» **SHORT TASK**: Count the lines of the records that contain the string "instrumentName" and reply with only that number.
===
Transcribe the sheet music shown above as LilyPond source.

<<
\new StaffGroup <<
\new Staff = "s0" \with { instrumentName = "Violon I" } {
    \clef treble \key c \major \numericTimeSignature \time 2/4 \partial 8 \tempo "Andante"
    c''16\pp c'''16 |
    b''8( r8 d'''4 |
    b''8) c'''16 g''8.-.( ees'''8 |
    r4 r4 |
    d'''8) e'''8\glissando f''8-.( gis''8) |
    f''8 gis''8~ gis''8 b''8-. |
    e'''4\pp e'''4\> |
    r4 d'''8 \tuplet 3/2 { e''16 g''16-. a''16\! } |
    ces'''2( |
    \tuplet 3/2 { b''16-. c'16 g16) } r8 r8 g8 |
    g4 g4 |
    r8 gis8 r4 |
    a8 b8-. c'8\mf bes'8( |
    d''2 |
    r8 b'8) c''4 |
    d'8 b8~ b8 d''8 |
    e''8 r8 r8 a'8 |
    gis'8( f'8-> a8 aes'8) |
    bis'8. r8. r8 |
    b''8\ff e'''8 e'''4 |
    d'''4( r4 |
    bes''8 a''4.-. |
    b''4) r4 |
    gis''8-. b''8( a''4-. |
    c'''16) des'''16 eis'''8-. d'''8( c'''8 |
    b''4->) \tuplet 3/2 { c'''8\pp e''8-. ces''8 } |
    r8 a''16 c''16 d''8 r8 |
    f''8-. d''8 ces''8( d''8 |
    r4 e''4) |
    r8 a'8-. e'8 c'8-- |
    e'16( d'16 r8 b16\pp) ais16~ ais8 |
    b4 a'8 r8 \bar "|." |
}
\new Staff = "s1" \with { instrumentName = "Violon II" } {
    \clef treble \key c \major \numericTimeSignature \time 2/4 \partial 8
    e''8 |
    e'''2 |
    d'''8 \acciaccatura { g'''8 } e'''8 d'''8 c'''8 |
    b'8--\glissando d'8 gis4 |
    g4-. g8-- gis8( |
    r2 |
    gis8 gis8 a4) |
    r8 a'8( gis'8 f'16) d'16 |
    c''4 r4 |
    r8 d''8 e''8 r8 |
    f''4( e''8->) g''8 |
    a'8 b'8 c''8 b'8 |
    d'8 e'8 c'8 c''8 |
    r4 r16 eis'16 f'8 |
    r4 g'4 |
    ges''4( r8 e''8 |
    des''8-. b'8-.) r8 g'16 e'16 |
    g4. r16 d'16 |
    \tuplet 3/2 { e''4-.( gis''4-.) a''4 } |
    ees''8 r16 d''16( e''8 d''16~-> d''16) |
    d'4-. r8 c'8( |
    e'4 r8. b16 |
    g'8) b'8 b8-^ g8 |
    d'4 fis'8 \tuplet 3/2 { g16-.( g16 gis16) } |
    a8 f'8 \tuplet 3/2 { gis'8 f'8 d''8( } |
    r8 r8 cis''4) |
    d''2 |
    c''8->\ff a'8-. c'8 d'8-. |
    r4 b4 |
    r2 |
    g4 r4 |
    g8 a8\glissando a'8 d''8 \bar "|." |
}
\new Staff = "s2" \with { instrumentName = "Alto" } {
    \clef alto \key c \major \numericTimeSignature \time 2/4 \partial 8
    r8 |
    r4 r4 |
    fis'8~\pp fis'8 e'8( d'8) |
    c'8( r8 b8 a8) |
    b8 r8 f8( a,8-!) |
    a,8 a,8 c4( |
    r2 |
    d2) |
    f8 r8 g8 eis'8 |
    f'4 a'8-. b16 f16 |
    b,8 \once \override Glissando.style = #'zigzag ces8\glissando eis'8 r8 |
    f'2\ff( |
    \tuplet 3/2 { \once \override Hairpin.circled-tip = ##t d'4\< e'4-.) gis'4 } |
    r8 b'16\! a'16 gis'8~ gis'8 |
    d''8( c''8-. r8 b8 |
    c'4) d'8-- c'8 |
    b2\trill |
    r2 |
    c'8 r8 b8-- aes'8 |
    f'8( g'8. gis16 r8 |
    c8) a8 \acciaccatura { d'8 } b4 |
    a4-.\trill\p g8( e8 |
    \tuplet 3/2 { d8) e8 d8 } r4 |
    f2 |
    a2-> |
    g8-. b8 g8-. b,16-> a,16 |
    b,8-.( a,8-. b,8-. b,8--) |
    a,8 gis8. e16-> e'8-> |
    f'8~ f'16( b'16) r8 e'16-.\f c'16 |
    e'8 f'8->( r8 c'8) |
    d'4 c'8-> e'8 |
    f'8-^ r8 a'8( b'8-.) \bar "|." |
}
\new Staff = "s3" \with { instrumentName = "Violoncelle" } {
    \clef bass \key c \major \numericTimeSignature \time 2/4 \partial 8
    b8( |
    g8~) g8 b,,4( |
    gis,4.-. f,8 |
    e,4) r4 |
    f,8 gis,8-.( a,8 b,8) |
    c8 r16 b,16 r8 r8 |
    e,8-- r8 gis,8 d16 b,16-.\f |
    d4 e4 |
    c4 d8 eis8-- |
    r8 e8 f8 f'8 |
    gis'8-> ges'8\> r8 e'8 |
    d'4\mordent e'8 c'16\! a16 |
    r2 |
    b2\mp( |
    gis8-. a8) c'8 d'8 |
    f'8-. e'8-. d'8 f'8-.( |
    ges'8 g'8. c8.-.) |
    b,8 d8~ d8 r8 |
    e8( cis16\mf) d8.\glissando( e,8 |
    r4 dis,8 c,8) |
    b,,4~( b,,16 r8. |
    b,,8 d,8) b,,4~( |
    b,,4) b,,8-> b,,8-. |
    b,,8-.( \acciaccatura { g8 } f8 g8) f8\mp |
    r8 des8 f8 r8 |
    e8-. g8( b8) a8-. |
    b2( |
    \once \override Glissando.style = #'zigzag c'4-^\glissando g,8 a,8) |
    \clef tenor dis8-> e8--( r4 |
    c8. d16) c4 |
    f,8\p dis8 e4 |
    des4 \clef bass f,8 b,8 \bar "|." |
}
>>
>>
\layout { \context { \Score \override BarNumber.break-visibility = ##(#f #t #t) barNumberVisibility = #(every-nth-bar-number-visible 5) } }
===
» **RESPONSE**: 4